**PROBLEM TO SOLVE**
Copy each line containing the word "degrees" from the records that follow, please.

**INPUT RECORDS**
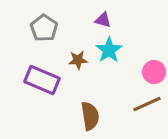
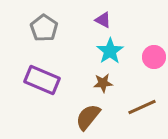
purple triangle: rotated 12 degrees clockwise
cyan star: moved 1 px right, 1 px down
brown star: moved 25 px right, 23 px down
pink circle: moved 15 px up
brown line: moved 5 px left, 3 px down
brown semicircle: moved 2 px left, 1 px down; rotated 132 degrees counterclockwise
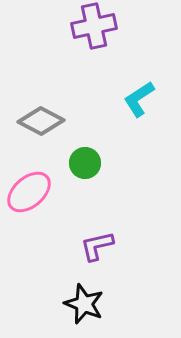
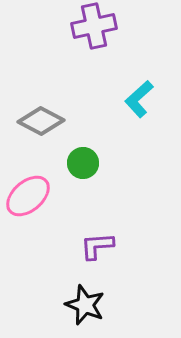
cyan L-shape: rotated 9 degrees counterclockwise
green circle: moved 2 px left
pink ellipse: moved 1 px left, 4 px down
purple L-shape: rotated 9 degrees clockwise
black star: moved 1 px right, 1 px down
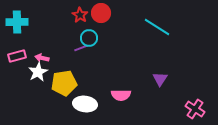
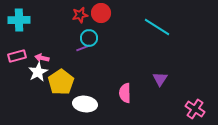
red star: rotated 28 degrees clockwise
cyan cross: moved 2 px right, 2 px up
purple line: moved 2 px right
yellow pentagon: moved 3 px left, 1 px up; rotated 25 degrees counterclockwise
pink semicircle: moved 4 px right, 2 px up; rotated 90 degrees clockwise
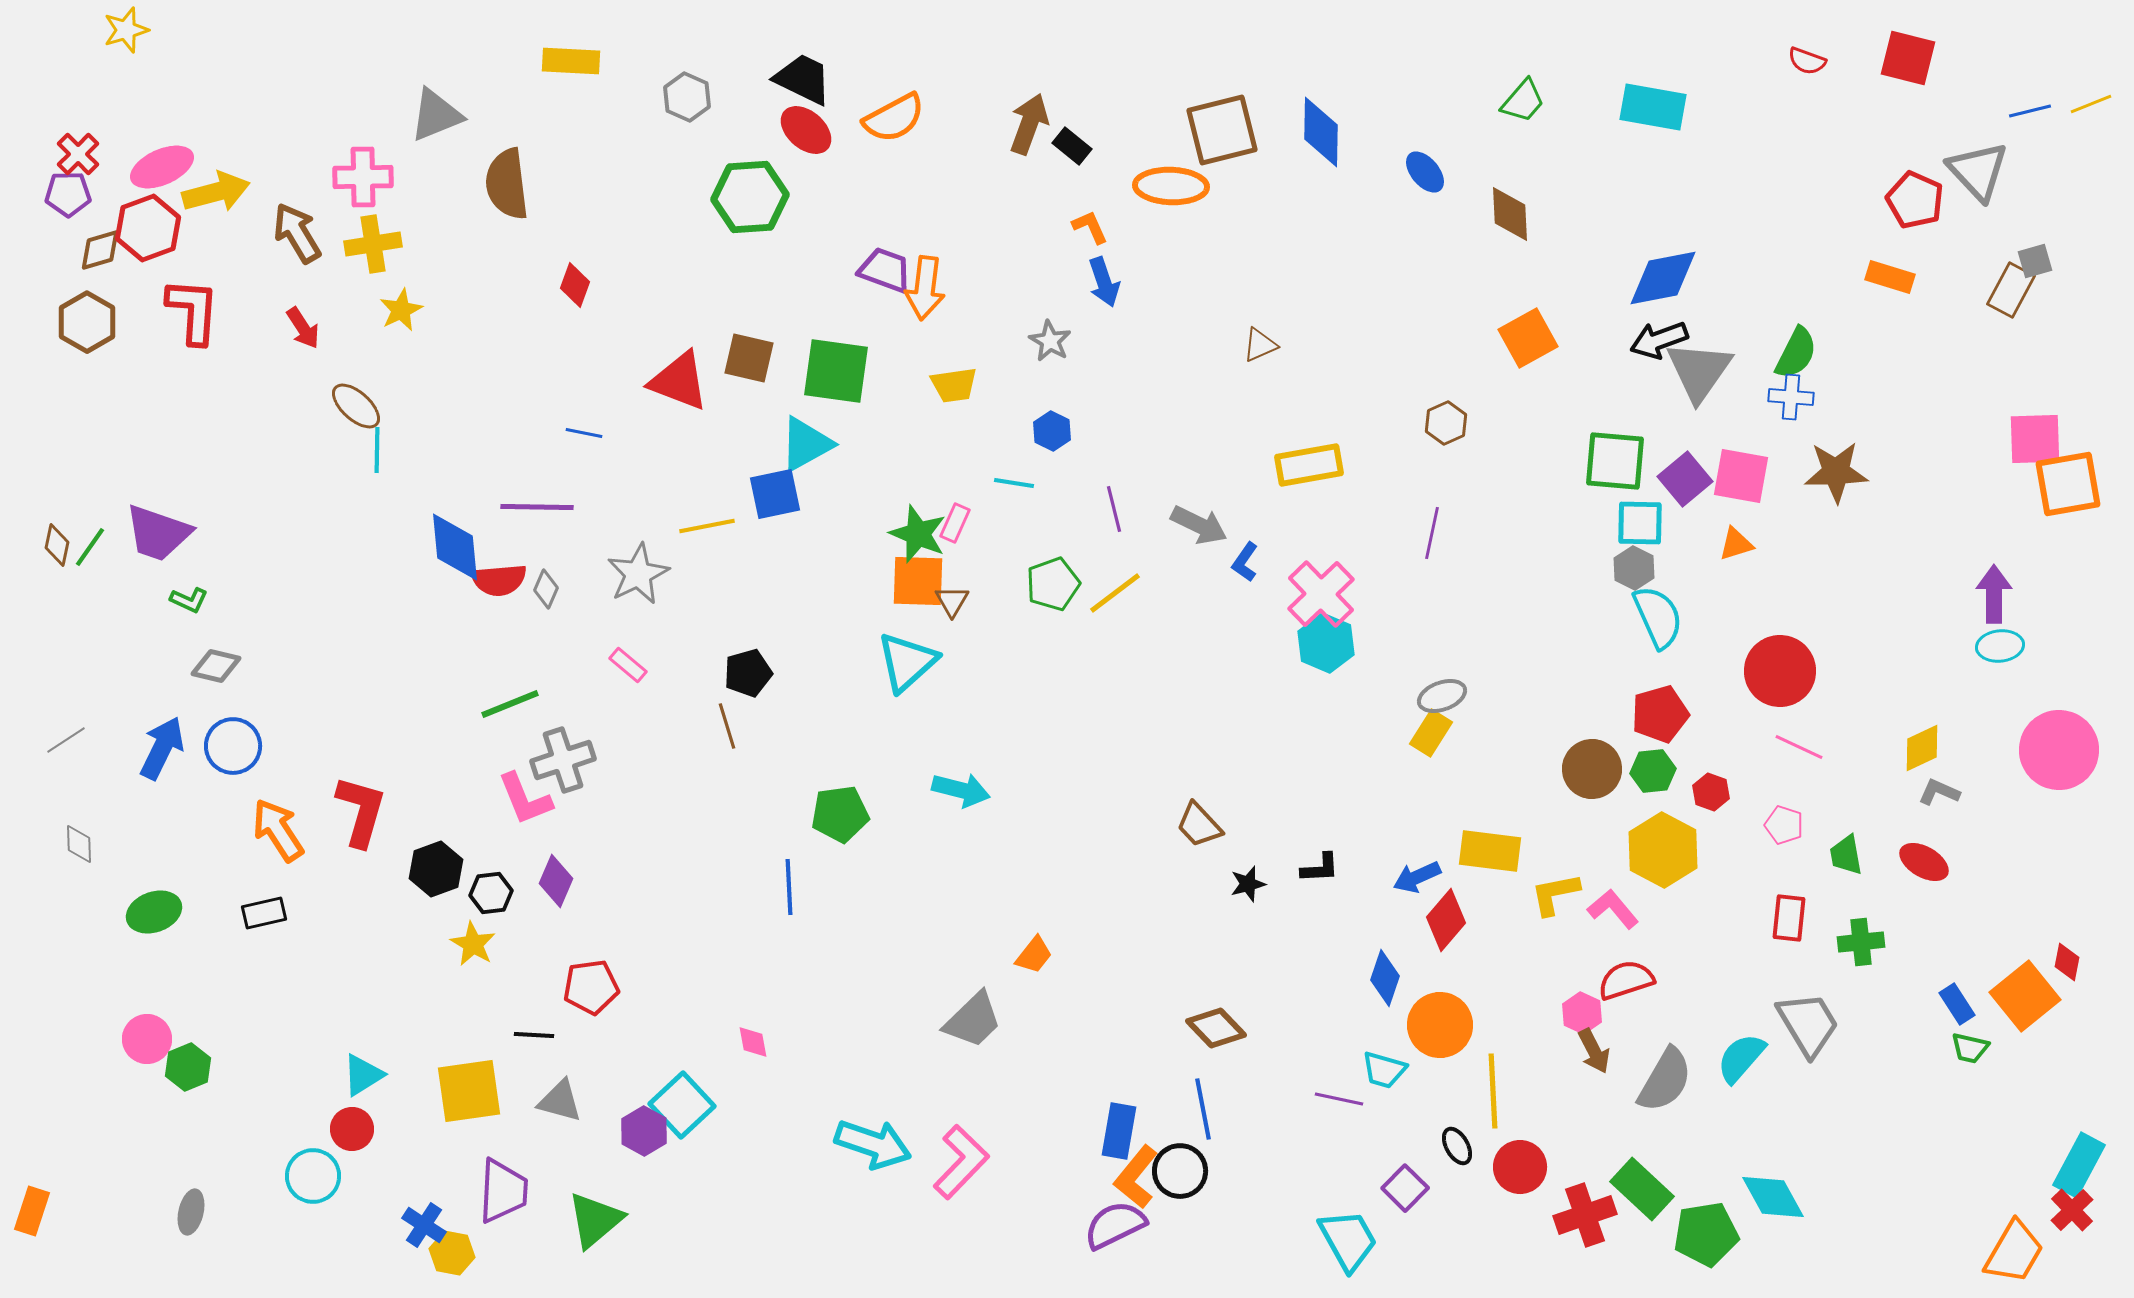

**ANSWER BELOW**
purple triangle: rotated 12 degrees clockwise
brown semicircle: moved 2 px left, 1 px down; rotated 132 degrees counterclockwise
cyan L-shape: rotated 9 degrees counterclockwise
purple L-shape: rotated 9 degrees clockwise
red star: rotated 28 degrees clockwise
yellow pentagon: moved 3 px left, 1 px up; rotated 25 degrees counterclockwise
pink semicircle: moved 4 px right, 2 px up; rotated 90 degrees clockwise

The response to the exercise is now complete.